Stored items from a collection
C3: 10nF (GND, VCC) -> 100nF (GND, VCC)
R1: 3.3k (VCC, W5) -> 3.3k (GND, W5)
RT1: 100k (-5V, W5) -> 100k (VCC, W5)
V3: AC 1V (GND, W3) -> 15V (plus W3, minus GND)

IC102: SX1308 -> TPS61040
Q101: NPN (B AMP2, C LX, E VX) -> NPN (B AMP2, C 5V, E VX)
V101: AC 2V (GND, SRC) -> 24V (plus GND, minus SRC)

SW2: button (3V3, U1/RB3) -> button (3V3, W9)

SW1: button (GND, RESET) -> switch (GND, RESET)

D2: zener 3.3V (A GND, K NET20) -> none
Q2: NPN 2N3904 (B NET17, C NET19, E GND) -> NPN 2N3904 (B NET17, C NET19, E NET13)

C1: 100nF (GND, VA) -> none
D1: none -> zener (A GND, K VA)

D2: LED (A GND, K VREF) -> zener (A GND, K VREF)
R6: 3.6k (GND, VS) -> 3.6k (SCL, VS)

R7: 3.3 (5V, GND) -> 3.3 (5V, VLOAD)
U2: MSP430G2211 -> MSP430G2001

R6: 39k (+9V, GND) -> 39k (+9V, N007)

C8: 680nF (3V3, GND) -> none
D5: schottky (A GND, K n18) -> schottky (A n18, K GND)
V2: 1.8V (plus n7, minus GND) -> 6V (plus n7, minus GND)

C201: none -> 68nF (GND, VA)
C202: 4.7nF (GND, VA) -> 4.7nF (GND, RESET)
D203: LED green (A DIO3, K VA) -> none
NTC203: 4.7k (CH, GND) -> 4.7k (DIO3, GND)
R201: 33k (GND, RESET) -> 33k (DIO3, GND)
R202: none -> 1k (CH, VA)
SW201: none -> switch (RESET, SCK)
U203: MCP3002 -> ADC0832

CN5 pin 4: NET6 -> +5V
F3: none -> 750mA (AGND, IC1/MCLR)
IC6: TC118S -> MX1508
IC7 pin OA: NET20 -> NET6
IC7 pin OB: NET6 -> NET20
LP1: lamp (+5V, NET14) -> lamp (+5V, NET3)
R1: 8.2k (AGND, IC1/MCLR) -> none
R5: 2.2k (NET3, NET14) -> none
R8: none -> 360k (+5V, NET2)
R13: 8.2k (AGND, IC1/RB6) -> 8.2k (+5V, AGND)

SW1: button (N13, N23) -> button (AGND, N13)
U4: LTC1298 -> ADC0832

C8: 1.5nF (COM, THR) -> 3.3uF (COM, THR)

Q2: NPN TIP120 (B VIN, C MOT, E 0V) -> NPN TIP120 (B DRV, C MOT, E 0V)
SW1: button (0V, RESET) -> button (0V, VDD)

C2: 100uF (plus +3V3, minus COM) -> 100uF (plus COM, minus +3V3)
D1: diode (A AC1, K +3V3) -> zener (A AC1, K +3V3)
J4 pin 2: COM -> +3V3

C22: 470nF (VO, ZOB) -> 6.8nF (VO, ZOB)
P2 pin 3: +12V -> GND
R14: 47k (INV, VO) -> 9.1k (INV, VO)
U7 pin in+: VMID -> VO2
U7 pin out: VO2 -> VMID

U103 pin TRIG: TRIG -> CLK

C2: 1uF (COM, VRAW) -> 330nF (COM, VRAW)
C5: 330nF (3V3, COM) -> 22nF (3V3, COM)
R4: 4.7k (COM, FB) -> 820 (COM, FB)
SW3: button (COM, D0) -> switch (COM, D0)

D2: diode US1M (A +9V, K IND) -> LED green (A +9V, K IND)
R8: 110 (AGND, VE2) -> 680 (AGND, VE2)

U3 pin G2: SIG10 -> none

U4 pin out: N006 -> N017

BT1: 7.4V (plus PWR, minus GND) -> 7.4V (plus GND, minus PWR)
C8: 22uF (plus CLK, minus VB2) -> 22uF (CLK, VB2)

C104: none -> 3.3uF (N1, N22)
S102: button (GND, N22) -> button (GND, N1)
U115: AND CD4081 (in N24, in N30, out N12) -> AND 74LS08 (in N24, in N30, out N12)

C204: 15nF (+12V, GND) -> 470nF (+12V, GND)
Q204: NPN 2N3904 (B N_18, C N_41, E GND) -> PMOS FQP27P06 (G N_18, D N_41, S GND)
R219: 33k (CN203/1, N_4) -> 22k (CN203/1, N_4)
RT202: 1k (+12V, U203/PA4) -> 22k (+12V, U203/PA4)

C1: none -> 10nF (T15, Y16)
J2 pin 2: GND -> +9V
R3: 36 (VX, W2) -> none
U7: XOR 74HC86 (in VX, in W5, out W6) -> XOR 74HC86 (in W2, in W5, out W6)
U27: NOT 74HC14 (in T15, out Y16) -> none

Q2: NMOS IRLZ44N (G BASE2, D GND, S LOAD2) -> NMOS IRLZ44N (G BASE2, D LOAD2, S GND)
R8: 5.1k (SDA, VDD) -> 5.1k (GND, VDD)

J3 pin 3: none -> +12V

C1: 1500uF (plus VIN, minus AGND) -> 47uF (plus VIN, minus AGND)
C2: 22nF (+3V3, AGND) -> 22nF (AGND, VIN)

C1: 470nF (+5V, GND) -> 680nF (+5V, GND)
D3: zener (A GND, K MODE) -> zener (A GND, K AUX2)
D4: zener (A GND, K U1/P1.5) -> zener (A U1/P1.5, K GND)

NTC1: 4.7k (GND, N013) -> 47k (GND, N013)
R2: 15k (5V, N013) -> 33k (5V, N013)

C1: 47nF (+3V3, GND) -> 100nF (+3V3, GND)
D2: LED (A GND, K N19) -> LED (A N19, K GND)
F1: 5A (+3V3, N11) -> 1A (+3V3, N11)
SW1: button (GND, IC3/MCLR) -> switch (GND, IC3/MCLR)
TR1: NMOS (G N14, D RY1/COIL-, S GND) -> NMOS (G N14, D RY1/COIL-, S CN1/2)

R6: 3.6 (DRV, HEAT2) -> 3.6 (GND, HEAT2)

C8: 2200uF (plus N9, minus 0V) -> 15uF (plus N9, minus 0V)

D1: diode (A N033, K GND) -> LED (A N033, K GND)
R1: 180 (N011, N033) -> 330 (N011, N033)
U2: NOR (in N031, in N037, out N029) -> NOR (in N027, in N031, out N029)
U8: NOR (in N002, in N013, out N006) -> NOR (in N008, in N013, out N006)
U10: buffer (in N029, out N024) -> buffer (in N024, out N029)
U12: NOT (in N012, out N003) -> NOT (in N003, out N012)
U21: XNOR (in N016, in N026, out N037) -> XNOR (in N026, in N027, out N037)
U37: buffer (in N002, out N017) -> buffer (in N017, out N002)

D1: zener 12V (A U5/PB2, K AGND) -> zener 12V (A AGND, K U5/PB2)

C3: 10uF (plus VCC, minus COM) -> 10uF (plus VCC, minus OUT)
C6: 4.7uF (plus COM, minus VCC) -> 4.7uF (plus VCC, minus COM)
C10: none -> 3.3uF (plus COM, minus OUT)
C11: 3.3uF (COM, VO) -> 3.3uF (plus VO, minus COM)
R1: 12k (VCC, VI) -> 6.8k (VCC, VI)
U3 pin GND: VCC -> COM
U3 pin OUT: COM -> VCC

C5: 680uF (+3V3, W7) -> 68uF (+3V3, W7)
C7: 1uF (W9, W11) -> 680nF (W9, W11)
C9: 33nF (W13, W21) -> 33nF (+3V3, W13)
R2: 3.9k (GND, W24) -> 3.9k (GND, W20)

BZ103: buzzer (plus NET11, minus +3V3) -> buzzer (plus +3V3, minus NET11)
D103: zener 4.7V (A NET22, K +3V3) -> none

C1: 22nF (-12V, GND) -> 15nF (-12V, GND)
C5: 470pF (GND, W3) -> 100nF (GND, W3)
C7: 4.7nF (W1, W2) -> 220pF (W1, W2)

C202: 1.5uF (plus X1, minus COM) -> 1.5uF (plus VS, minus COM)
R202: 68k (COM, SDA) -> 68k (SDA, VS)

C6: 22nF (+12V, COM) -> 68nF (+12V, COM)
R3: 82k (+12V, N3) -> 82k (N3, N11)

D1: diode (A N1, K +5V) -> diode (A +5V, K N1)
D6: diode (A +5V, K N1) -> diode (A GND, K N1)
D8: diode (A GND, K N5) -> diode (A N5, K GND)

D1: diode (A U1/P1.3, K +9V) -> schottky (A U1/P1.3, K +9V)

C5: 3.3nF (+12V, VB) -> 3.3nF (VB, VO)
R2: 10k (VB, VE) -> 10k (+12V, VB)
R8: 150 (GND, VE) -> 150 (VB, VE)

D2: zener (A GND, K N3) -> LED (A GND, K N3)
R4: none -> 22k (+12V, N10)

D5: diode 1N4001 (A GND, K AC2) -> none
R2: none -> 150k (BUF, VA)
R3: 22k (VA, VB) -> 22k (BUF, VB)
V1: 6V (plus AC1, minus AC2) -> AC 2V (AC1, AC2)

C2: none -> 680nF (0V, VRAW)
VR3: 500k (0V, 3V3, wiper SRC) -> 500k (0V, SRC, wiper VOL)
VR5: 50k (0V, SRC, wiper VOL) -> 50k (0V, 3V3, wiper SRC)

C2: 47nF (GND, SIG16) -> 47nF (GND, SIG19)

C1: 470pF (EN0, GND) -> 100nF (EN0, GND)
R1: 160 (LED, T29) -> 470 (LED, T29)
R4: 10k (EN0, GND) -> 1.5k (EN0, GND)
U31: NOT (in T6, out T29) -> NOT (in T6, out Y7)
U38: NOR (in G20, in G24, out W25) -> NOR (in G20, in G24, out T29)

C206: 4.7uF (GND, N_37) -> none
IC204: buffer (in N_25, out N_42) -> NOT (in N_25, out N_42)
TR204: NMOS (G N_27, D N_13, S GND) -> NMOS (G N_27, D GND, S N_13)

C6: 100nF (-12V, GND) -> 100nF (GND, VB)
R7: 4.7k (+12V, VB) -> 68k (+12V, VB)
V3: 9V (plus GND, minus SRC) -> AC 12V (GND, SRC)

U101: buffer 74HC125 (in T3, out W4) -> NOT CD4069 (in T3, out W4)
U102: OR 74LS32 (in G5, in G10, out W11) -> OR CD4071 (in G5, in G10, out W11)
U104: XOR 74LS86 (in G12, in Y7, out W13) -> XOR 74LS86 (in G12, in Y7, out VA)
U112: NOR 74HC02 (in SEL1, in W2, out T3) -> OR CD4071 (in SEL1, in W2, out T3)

* **Work to complete**
Among the lines above, find those with the word "buffer". Copy them.

* **The completed task**
U10: buffer (in N029, out N024) -> buffer (in N024, out N029)
U37: buffer (in N002, out N017) -> buffer (in N017, out N002)
IC204: buffer (in N_25, out N_42) -> NOT (in N_25, out N_42)
U101: buffer 74HC125 (in T3, out W4) -> NOT CD4069 (in T3, out W4)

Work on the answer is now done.